What to do: Pull out each line of the records that contains the string "kern". Letter case counts.

Records for the exercise:
□ □ □
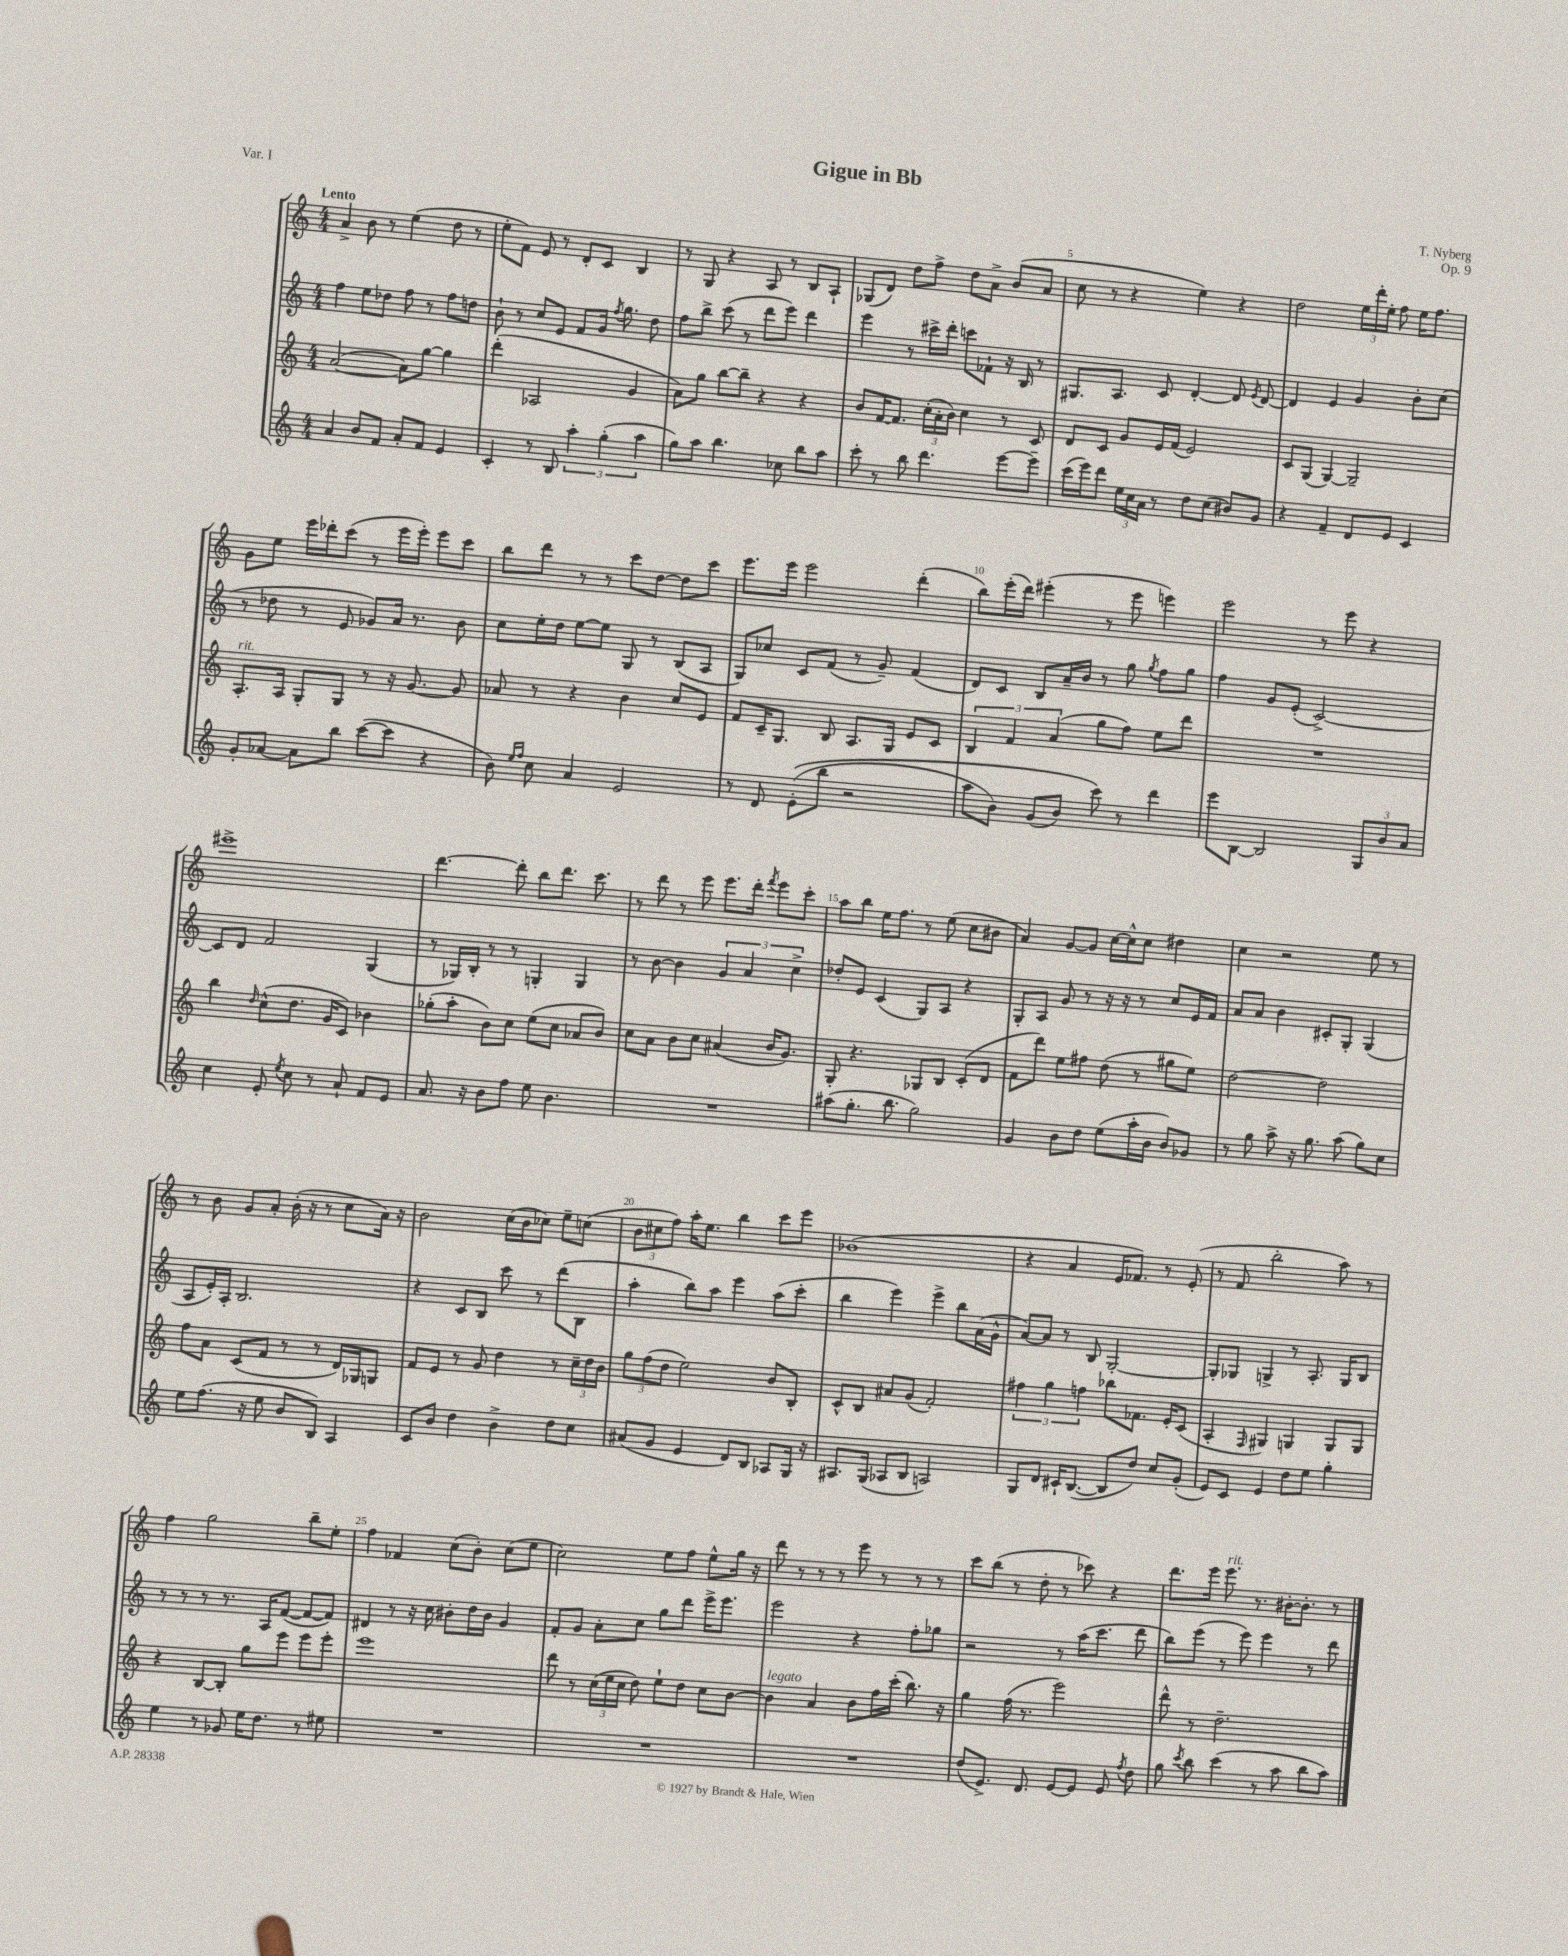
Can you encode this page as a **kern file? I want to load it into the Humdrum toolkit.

**kern	**kern	**kern	**kern
*staff4	*staff3	*staff2	*staff1
*clefG2	*clefG2	*clefG2	*clefG2
*k[]	*k[]	*k[]	*k[]
*M4/4	*M4/4	*M4/4	*M4/4
4a	([2a	4ff	4a^
8b	.	8ee	8b
8f	.	8dd-	8r
8a'	8a])	8ff	(4ee
8f	[8gg	8r	.
4e	4gg]	8ff	8dd
.	.	8dd	8r
=	=	=	=
4c'	(4ddd'	8b`	8ee'
.	.	8r	8f)
8r	2A-	8cc	8e
8B	.	8e	8r
6aa'	.	8f	8d'
.	.	16g	8c
(6gg'	.	.	.
.	.	8qff	.
.	.	8.gg	.
.	4g	.	4B
6aa	.	.	.
.	.	8dd	.
=	=	=	=
8gg)	8a)	8ff	8r
8aa	8gg	8bb^	8G
4.bb	[8bb	(8ccc	4r
.	8bb~]	8r	.
.	4r	8ddd	8A
8cc-	.	8eee)	8r
8bb	4r	4ddd	8B
8aa	.	.	8A`
=	=	=	=
8ccc'	8b	4eee	(8G-
8r	[16f	.	8d)
.	8.f]	.	.
8bb	.	8r	8dd
4.ddd	(24cc'	16ccc#^	8ff^
.	24a'	.	.
.	.	16ddd'	.
.	24b)	.	.
.	4cc	8ccc	8dd
.	.	8f-`	8a^
[8eee	8r	16r	(8b
.	.	16B	.
8eee~]	8c	8r	8a
=	=	=	=
(16ccc	8d	8.G#	8cc
16eee)	.	.	.
8ddd	8c	.	8r
.	.	8.A	.
24ee	8g	.	4r
24cc	.	.	.
24a	.	.	.
8r	16e	8c	.
.	(16f	.	.
8dd	2e)	[4d'	4ee)
(8cc	.	.	.
8b#)	.	8d]	4r
.	.	8qe	.
8g	.	[8d	.
=	=	=	=
4r	8c	4d]	2dd
.	(8G	.	.
4f~	[4G)	4e	.
8d	2G~]	4g	24ee
.	.	.	24ddd'
.	.	.	24ee'
8e	.	.	8ff
4c	.	8b'	16ee
.	.	.	8.ff
.	.	(8cc	.
=	=	=	=
8g'	8.A'	8r	8g
[8a-	.	8dd-	8ee
.	16A	.	.
8a-]	8G'	8r	16eee
.	.	.	16ddd-'
8bb	8G	8e	(8ccc
([8ccc	8r	8g-)	8r
8ccc]	16r	16a	16eee
.	[8.g	8.r	16eee')
4r	.	.	8eee
.	8g]	8b	8ccc
=	=	=	=
8b)	8a-	8cc	8bb
16qqee	.	.	.
16qqff	.	.	.
8cc	8r	16ee'	8ddd
.	.	16dd	.
4a	4r	[8ee	8r
.	.	8ee]	8r
2e	4b	8G	8ccc
.	.	8r	[8dd
.	8cc	(8B	8dd]
.	8e	8A	8ccc
=	=	=	=
8r	8f	8G)	8.eee
8d	16c~	8cc-	.
.	8.G	.	16eee
&((8e'	.	8c	2eee
8bb	8B	(8f	.
2r	8.A	8r	.
.	.	8g~)	.
.	16G	.	.
.	8e	(4f	(4ddd'
.	8c	.	.
=	=	=	=
8aa	6B	8d)	8bb)
8b)	.	8c	(16eee'
.	6f	.	.
.	.	.	16ddd)
(8g	.	8B	(4eee#'
.	(6a	.	.
8b)	.	16a~	.
.	.	16b	.
8ccc&)	8gg	8r	8r
8r	8ff)	8gg	8eee#
.	.	8qgg	.
4ddd	8ee	8ff	4eee)
.	8ddd	8gg	.
=	=	=	=
8eee	1r	4ff	2eee
[8B	.	.	.
2B]	.	8g	.
.	.	(8e'	.
.	.	[2c^)	8r
.	.	.	8eee
12G	.	.	4r
12b	.	.	.
12a	.	.	.
=	=	=	=
4cc	4bb	8c]	1eee#^
.	.	8d	.
.	16qqdd	.	.
8e'	(8cc^^	2f	.
8qee	.	.	.
8cc	8.dd	.	.
8r	.	.	.
.	16g	.	.
8a`	8c)	.	.
8f	4b-	(4G	.
8e	.	.	.
=	=	=	=
8.a	(8gg-'	8r	[4.ddd
.	8aa'	16G-)	.
16r	.	16B'	.
8b	8b)	8r	.
8ff	8cc	8r	8ddd']
8ee	(8ee	4G'	8bb
4.b	8cc	.	8.ddd
.	8a-	4G	.
.	.	.	8.ccc
.	8b)	.	.
=	=	=	=
1r	8cc	8r	8r
.	8a	[8b	8ddd
.	8b	4b]	8r
.	8cc	.	8eee
.	(4a#	6g	8.eee
.	.	6a	.
.	.	.	16ddd'
.	.	.	8qfff
.	16b	.	8eee
.	8.g)	.	.
.	.	6cc^	.
.	.	.	8ccc'
=	=	=	=
(8aa#	8G'	8dd-'	8aa
8.gg'	4.r	8e	8bb
.	.	(4c	16ee
8.bb	.	.	8.ff
2gg)	8G-	8G)	8r
.	8B	8A	(8ee
.	(8c'	4r	8cc
.	8d	.	8b#
=	=	=	=
4g	8f	8G'	4a)
.	8ddd)	8A	.
8b	8ee	8g	[8g
8dd	8ff#	8r	8g]
(8ee	(8dd	16r	[16cc
.	.	16r	16cc^^]
16aa'	8r	8r	8cc
16b	.	.	.
8b)	8gg#	8cc	4dd#
8g-	8ee)	16e	.
.	.	16f	.
=	=	=	=
8r	[2dd	8a	4cc
8gg	.	8a	.
8aa^	.	4b	2r
16r	.	.	.
8.gg	.	.	.
.	2dd]	8c#'	.
(8aa	.	8G'	.
8gg)	.	(4G	8ee
8cc	.	.	8r
=	=	=	=
8ee	8ff	8A	8r
(8.ff	8a	16e')	8b
.	.	16A'	.
.	(8c	2.B	8g
16r	.	.	.
8ee	8f	.	8a'
8b	8r	.	(16b'
.	.	.	16r
8B)	8r	.	8r
4A	16d)	.	8cc
.	16G-	.	.
.	8G	.	16a)
.	.	.	16r
=	=	=	=
8c	8f	4r	2b
8b	8e	.	.
4dd	8r	8c	.
.	8g	8B	.
4b^	4dd	8ccc	(16cc
.	.	.	16b
.	.	8r	8cc-)
8dd	8r	(8ddd	8ee~
8cc	24cc~	8B	(8cc
.	24dd	.	.
.	24b	.	.
=	=	=	=
(8a#	12gg	4aa'	12b
.	(12ff	.	12cc#
8g	.	.	.
.	12dd	.	12ff)
4e	2ee)	8bb)	16aa'
.	.	.	8.ee
.	.	8aa	.
8d)	.	4eee	4bb
8B	.	.	.
8A-	8b	(8aa	8ccc
16G	8B'	8ccc'	8eee
16r	.	.	.
=	=	=	=
8.A#	8c^^	4bb	(1b-
.	8B	.	.
(16G	.	.	.
8A-	8a#	4eee)	.
8B	(8g	.	.
2A)	2f')	4eee^	.
.	.	8bb	.
.	.	(16a	.
.	.	16g^^	.
=	=	=	=
8G	6ff#	[8a)	4r
8d	.	8a]	.
.	6gg	.	.
16c#`	.	8r	4a
([8.B	.	.	.
.	6ff	.	.
.	.	8B	.
8B]	8bb-	[2G'	16e
.	.	.	8.f-)
8dd)	8.f-	.	.
8cc	.	.	8r
.	16e'	.	.
(8g'	(8c	.	(8e'
=	=	=	=
8e)	4A'	8G']	8r
8c	.	8G-	8f
.	16qqF	.	.
4e	4G#)	4G^	2bb'
8dd	4G	8r	.
8ee	.	8.A'	.
4gg'	8G	.	8aa)
.	.	16G	.
.	8G	8B	8r
=	=	=	=
4ee	4r	8r	4ff
.	.	8r	.
8r	[8B	8r	2gg
8g-	8B']	8.r	.
16ee	8gg	.	.
8.dd	.	16A	.
.	8eee	([8f	.
8r	8eee	8f_	8bb~
8ee#	8eee'	8f])	8ee'
=	=	=	=
1r	1eee	4d#	4ff
.	.	8r	4f-
.	.	16r	.
.	.	16cc	.
.	.	8b#'	(8cc
.	.	16dd	8b')
.	.	16b#	.
.	.	4g	(8cc
.	.	.	8ee
=	=	=	=
1r	8ddd	8f'	2cc)
.	8r	8g	.
.	(24cc	8a'	.
.	24ee	.	.
.	24cc	.	.
.	8dd)	8cc	.
.	8ee`	8gg	8ee
.	8dd	8ddd	8ff
.	8cc	16eee^	8ee^^
.	.	8.eee	.
.	[8b	.	16gg
.	.	.	16r
=	=	=	=
1r	4b]	2eee	8ddd
.	.	.	8r
.	4a	.	8r
.	.	.	8r
.	8b	4r	8eee
.	16ff	.	8r
.	(16ccc'	.	.
.	8.bb)	8ff'	8r
.	.	8gg-	8r
.	16r	.	.
=	=	=	=
(8dd	4gg	2r	8ccc
8.e^)	.	.	(8bb
.	(16ff	.	8r
8.d	8.r	.	.
.	.	.	8dd'
[8e	2eee)	8r	8r
8e]	.	(16aa	8ccc-)
.	.	8.ccc	.
8e	.	.	4r
8qff	.	.	.
8dd	.	8ddd	.
=	=	=	=
8gg	8ddd^^	8bb)	8.ddd
8qccc	.	.	.
8bb	8r	(8eee	.
.	.	.	16eee
(4ccc	2.dd~	8r	8.eee
.	.	8eee)	.
.	.	.	8.r
8r	.	4eee	.
8aa	.	.	[16b#'
.	.	.	8.b#']
8bb	.	8r	.
8aa)	.	8ddd	8r
==	==	==	==
*-	*-	*-	*-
□ □ □
Correct output:
Can you encode this page as a **kern file? I want to load it into the Humdrum toolkit.
**kern	**kern	**kern	**kern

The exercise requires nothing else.